#### Description of the task:
For each line below that includes the word "yellow", make a copy.

#### Data:
----------
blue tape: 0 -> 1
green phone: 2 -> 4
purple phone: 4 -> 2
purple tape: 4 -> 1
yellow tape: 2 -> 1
----------
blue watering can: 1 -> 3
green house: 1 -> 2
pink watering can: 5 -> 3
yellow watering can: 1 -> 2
----------
#### Output for this exercise:
yellow tape: 2 -> 1
yellow watering can: 1 -> 2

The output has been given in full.